(Colored shape movement records)
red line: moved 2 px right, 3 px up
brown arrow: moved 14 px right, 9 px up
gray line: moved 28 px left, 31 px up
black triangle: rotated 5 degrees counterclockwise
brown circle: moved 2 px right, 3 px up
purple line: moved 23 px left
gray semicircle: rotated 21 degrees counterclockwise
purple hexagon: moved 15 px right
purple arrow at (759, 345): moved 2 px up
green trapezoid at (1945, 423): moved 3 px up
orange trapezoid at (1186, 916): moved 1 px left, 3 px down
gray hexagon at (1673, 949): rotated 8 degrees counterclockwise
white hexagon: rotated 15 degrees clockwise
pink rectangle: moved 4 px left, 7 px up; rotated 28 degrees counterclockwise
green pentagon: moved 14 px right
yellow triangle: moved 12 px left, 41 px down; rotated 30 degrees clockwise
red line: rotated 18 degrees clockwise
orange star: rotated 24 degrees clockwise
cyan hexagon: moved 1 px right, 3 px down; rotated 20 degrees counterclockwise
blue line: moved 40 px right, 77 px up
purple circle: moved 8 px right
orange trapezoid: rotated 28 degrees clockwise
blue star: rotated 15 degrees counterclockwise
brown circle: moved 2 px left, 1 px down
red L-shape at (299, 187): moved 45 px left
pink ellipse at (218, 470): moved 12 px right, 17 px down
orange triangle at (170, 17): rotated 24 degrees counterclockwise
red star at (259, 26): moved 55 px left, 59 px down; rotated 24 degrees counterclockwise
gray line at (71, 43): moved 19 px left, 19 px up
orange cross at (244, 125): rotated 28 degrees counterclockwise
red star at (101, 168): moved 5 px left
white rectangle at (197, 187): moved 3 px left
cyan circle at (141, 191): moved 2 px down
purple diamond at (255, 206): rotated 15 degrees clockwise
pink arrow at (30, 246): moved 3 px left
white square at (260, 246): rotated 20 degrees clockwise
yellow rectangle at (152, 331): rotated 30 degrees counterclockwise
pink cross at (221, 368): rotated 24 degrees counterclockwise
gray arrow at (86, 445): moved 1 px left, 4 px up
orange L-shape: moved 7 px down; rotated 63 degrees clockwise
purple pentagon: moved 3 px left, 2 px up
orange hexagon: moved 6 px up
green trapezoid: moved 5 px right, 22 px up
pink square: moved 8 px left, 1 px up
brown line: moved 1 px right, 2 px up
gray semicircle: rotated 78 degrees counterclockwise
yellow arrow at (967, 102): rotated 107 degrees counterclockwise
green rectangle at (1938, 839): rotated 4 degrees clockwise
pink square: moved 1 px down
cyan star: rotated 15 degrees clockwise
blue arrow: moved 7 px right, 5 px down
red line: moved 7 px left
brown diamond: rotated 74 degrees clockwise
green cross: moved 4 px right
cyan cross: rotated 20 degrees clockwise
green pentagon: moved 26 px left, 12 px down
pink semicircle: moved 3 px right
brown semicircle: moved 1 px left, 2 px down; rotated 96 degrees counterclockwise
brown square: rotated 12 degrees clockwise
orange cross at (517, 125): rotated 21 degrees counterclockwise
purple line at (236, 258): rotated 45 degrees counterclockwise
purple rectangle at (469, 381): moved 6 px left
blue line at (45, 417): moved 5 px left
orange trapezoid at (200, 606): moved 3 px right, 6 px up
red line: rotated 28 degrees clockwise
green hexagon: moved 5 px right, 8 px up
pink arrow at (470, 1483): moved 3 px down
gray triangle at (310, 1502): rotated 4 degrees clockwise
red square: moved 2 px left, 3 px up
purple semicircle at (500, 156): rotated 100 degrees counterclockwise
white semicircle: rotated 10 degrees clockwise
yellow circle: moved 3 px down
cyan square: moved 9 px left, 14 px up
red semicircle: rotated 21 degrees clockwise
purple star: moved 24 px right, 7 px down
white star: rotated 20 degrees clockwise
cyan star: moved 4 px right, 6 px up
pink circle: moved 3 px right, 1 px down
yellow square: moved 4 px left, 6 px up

▶ _INSTRUCTIONS TO FOLLOW_
Set the data above down again in full, exactly as it reads.

▶ _ANSWER BOX_
red line: moved 2 px right, 3 px up
brown arrow: moved 14 px right, 9 px up
gray line: moved 28 px left, 31 px up
black triangle: rotated 5 degrees counterclockwise
brown circle: moved 2 px right, 3 px up
purple line: moved 23 px left
gray semicircle: rotated 21 degrees counterclockwise
purple hexagon: moved 15 px right
purple arrow at (759, 345): moved 2 px up
green trapezoid at (1945, 423): moved 3 px up
orange trapezoid at (1186, 916): moved 1 px left, 3 px down
gray hexagon at (1673, 949): rotated 8 degrees counterclockwise
white hexagon: rotated 15 degrees clockwise
pink rectangle: moved 4 px left, 7 px up; rotated 28 degrees counterclockwise
green pentagon: moved 14 px right
yellow triangle: moved 12 px left, 41 px down; rotated 30 degrees clockwise
red line: rotated 18 degrees clockwise
orange star: rotated 24 degrees clockwise
cyan hexagon: moved 1 px right, 3 px down; rotated 20 degrees counterclockwise
blue line: moved 40 px right, 77 px up
purple circle: moved 8 px right
orange trapezoid: rotated 28 degrees clockwise
blue star: rotated 15 degrees counterclockwise
brown circle: moved 2 px left, 1 px down
red L-shape at (299, 187): moved 45 px left
pink ellipse at (218, 470): moved 12 px right, 17 px down
orange triangle at (170, 17): rotated 24 degrees counterclockwise
red star at (259, 26): moved 55 px left, 59 px down; rotated 24 degrees counterclockwise
gray line at (71, 43): moved 19 px left, 19 px up
orange cross at (244, 125): rotated 28 degrees counterclockwise
red star at (101, 168): moved 5 px left
white rectangle at (197, 187): moved 3 px left
cyan circle at (141, 191): moved 2 px down
purple diamond at (255, 206): rotated 15 degrees clockwise
pink arrow at (30, 246): moved 3 px left
white square at (260, 246): rotated 20 degrees clockwise
yellow rectangle at (152, 331): rotated 30 degrees counterclockwise
pink cross at (221, 368): rotated 24 degrees counterclockwise
gray arrow at (86, 445): moved 1 px left, 4 px up
orange L-shape: moved 7 px down; rotated 63 degrees clockwise
purple pentagon: moved 3 px left, 2 px up
orange hexagon: moved 6 px up
green trapezoid: moved 5 px right, 22 px up
pink square: moved 8 px left, 1 px up
brown line: moved 1 px right, 2 px up
gray semicircle: rotated 78 degrees counterclockwise
yellow arrow at (967, 102): rotated 107 degrees counterclockwise
green rectangle at (1938, 839): rotated 4 degrees clockwise
pink square: moved 1 px down
cyan star: rotated 15 degrees clockwise
blue arrow: moved 7 px right, 5 px down
red line: moved 7 px left
brown diamond: rotated 74 degrees clockwise
green cross: moved 4 px right
cyan cross: rotated 20 degrees clockwise
green pentagon: moved 26 px left, 12 px down
pink semicircle: moved 3 px right
brown semicircle: moved 1 px left, 2 px down; rotated 96 degrees counterclockwise
brown square: rotated 12 degrees clockwise
orange cross at (517, 125): rotated 21 degrees counterclockwise
purple line at (236, 258): rotated 45 degrees counterclockwise
purple rectangle at (469, 381): moved 6 px left
blue line at (45, 417): moved 5 px left
orange trapezoid at (200, 606): moved 3 px right, 6 px up
red line: rotated 28 degrees clockwise
green hexagon: moved 5 px right, 8 px up
pink arrow at (470, 1483): moved 3 px down
gray triangle at (310, 1502): rotated 4 degrees clockwise
red square: moved 2 px left, 3 px up
purple semicircle at (500, 156): rotated 100 degrees counterclockwise
white semicircle: rotated 10 degrees clockwise
yellow circle: moved 3 px down
cyan square: moved 9 px left, 14 px up
red semicircle: rotated 21 degrees clockwise
purple star: moved 24 px right, 7 px down
white star: rotated 20 degrees clockwise
cyan star: moved 4 px right, 6 px up
pink circle: moved 3 px right, 1 px down
yellow square: moved 4 px left, 6 px up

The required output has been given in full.